**Exercise brief**
Below, some lines carry pictures; leave those pictures out and retype exactly the lines from the one with "brown plate A2:B3" through the one with "tan brick E3:G3".

Recorded data

·····

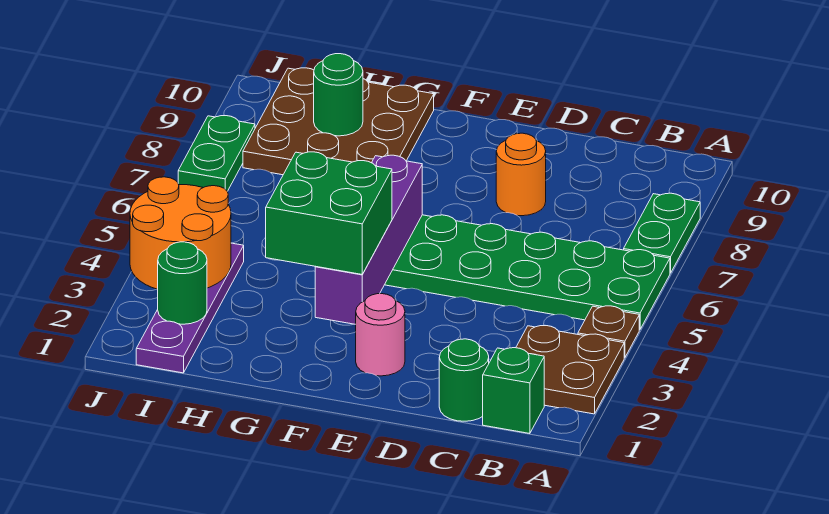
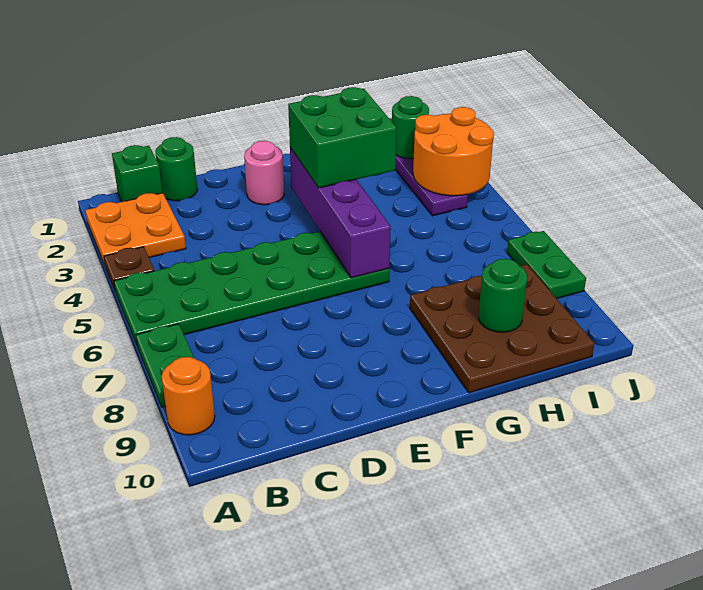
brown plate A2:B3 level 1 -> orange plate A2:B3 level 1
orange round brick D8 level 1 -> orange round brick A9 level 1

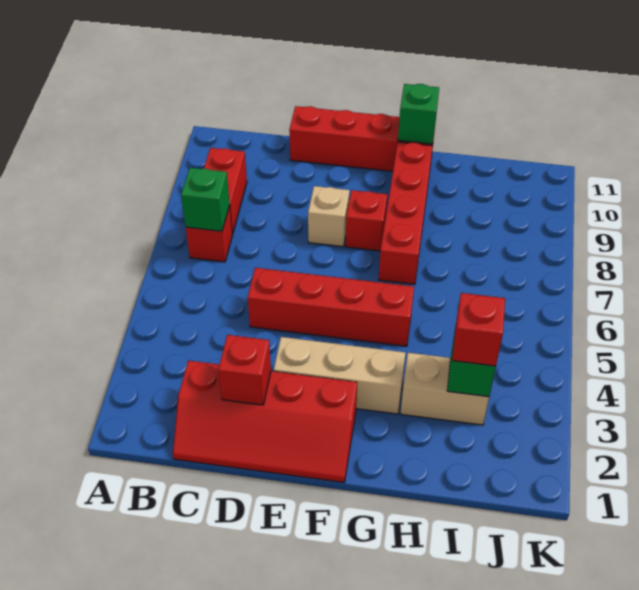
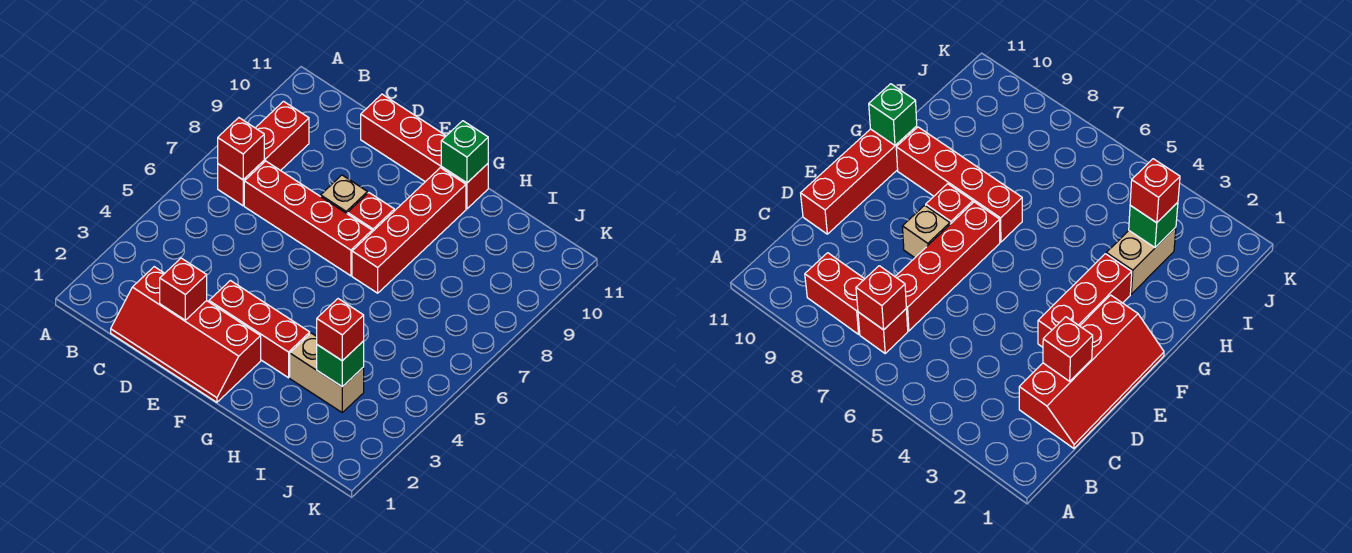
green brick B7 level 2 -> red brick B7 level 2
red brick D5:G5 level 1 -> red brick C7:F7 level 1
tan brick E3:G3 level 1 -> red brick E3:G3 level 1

·····

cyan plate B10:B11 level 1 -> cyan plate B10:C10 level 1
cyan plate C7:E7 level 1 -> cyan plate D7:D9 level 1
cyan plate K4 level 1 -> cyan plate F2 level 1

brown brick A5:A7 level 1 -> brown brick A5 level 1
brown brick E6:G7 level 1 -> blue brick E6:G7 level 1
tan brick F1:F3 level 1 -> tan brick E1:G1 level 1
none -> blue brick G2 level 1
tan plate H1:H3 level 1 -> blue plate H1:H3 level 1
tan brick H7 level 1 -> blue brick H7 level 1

·····

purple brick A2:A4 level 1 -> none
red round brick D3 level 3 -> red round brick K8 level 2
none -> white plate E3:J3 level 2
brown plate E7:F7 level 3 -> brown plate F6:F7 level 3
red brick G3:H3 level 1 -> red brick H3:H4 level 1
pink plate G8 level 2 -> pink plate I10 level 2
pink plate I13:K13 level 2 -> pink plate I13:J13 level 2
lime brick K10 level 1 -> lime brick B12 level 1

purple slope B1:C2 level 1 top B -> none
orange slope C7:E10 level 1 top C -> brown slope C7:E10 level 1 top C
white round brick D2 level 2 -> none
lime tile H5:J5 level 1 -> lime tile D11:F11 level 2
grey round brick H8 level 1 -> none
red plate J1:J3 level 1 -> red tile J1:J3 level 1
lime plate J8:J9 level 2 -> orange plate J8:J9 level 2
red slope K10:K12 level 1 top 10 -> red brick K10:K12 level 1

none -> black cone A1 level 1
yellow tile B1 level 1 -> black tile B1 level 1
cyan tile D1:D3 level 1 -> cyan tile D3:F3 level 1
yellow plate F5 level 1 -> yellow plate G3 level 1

·····

**Answer for this exercise**
brown plate A2:B3 level 1 -> orange plate A2:B3 level 1
orange round brick D8 level 1 -> orange round brick A9 level 1

green brick B7 level 2 -> red brick B7 level 2
red brick D5:G5 level 1 -> red brick C7:F7 level 1
tan brick E3:G3 level 1 -> red brick E3:G3 level 1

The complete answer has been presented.